From the line containing "R10: 2k (N_26, VA) -> 6.2k (N_26, VA)" down to the last line of the records below, give every line again without any change.

(Source data)
===

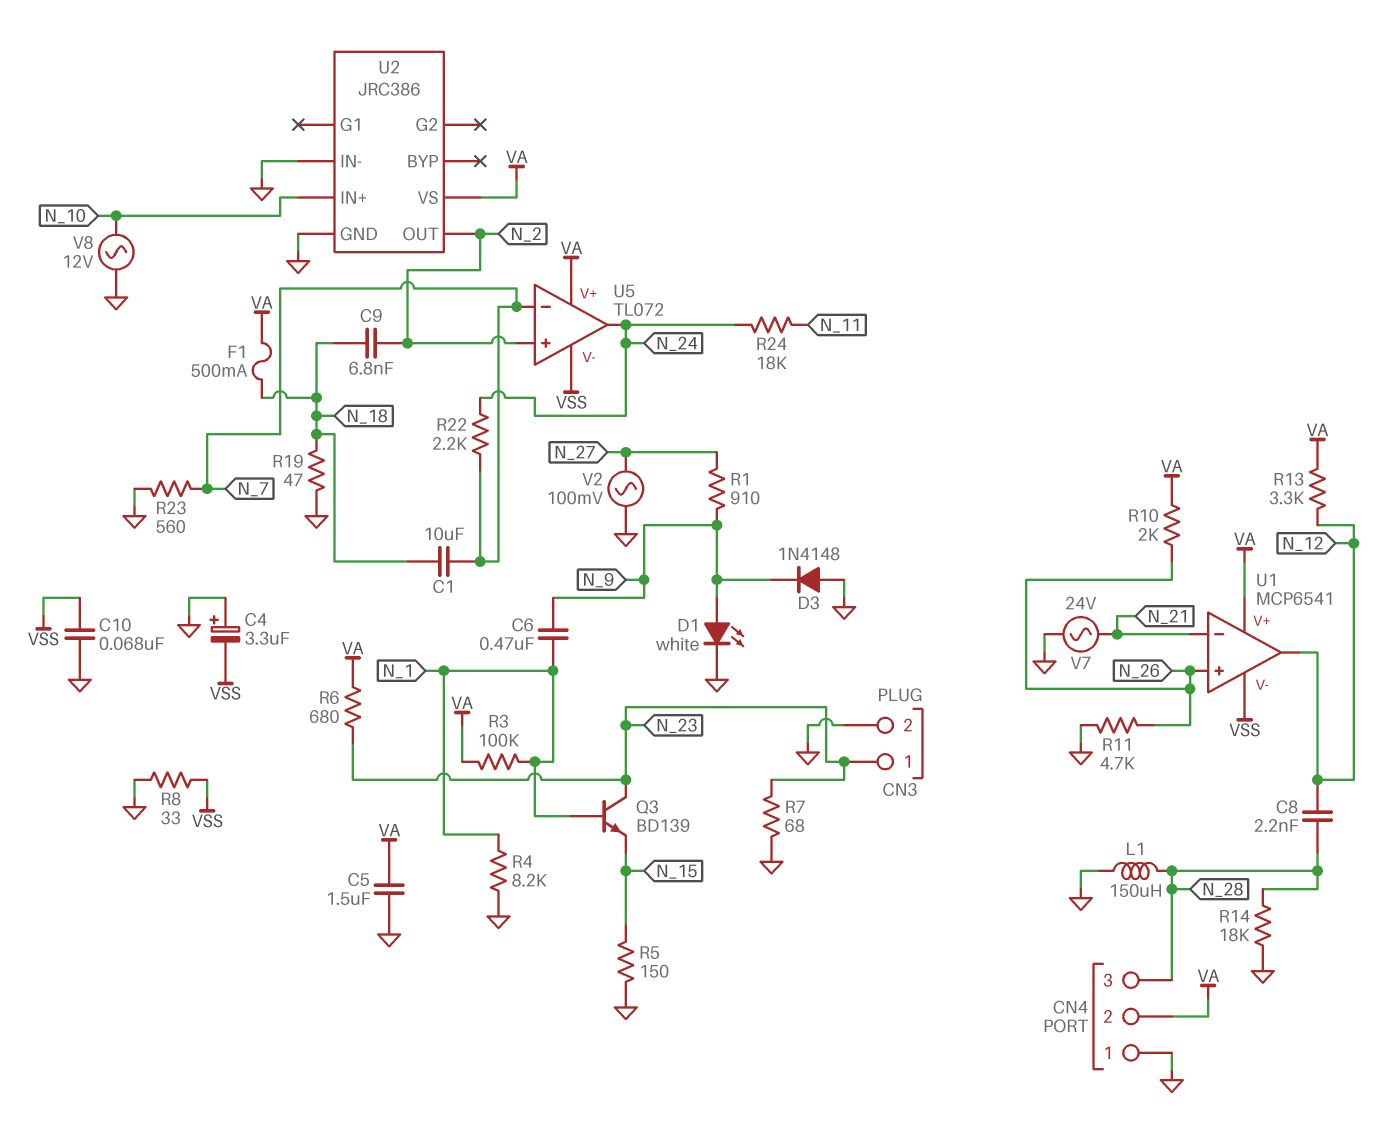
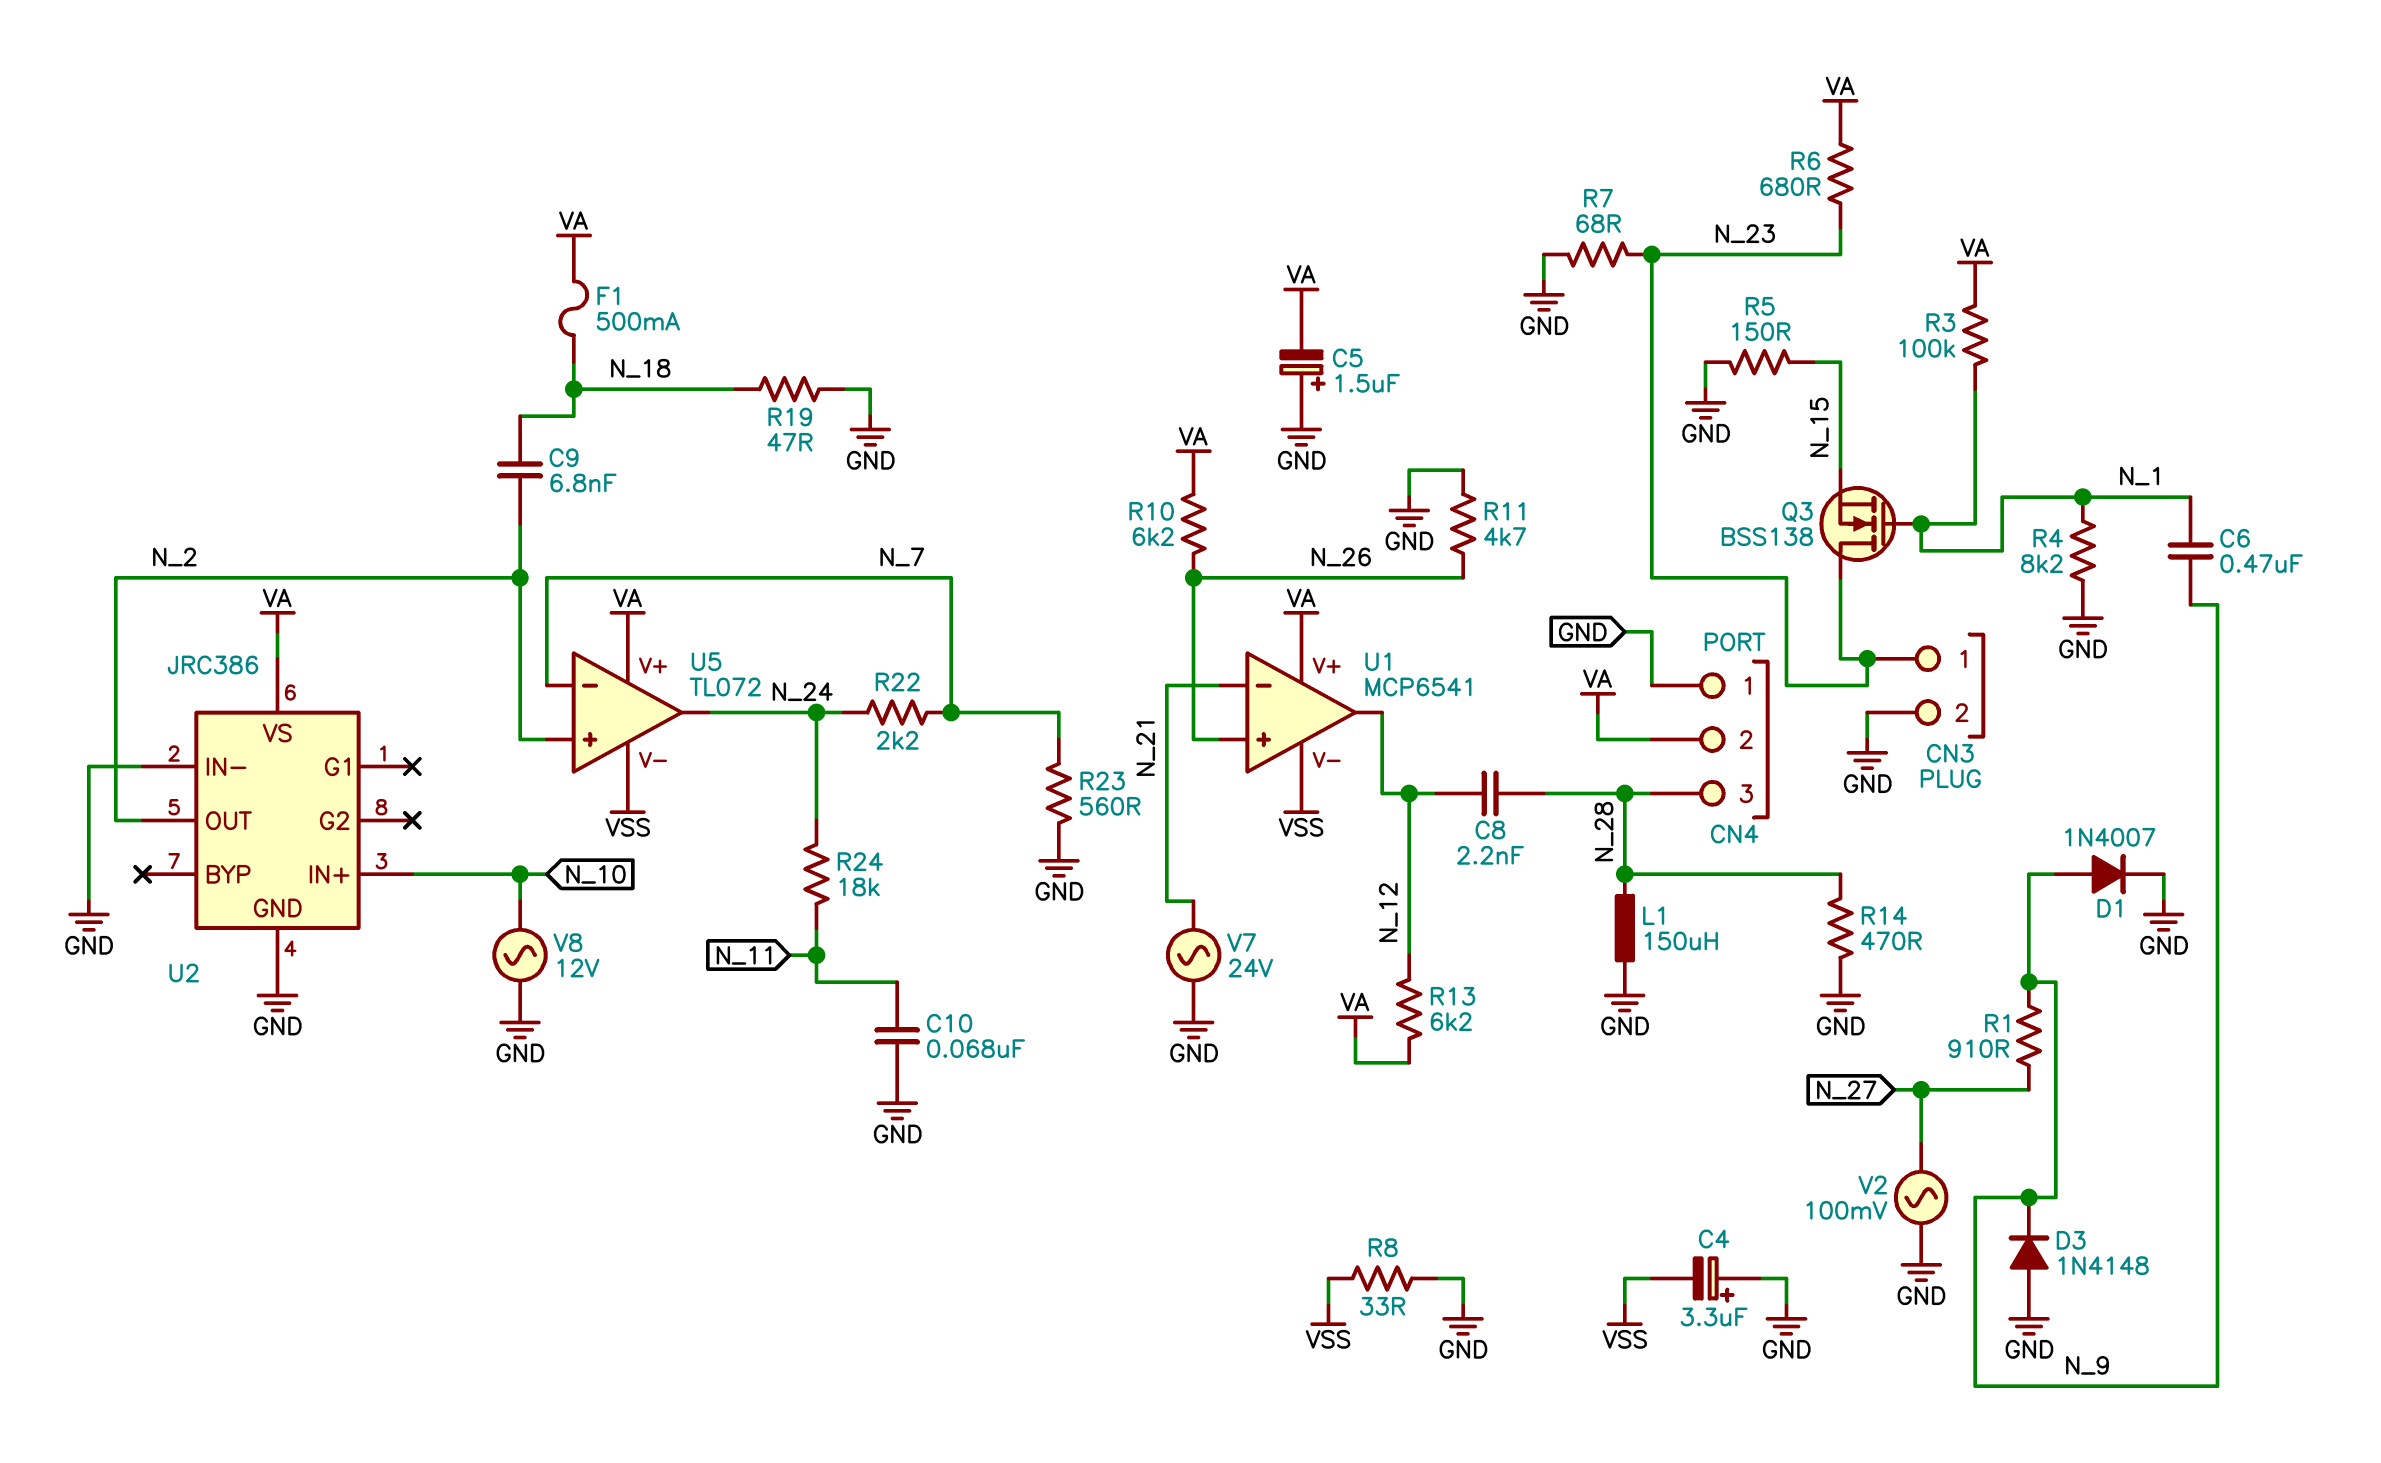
C1: 10uF (N_7, N_18) -> none
C5: 1.5uF (GND, VA) -> 1.5uF (plus GND, minus VA)
C10: 68nF (GND, VSS) -> 68nF (GND, N_11)
D1: LED white (A N_9, K GND) -> diode 1N4007 (A N_9, K GND)
Q3: NPN BD139 (B N_1, C N_23, E N_15) -> NMOS BSS138 (G N_1, D N_23, S N_15)
R10: 2k (N_26, VA) -> 6.2k (N_26, VA)
R13: 3.3k (N_12, VA) -> 6.2k (N_12, VA)
R14: 18k (GND, N_28) -> 470 (GND, N_28)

===

:: SOLUTION TO THE EXERCISE ::
R10: 2k (N_26, VA) -> 6.2k (N_26, VA)
R13: 3.3k (N_12, VA) -> 6.2k (N_12, VA)
R14: 18k (GND, N_28) -> 470 (GND, N_28)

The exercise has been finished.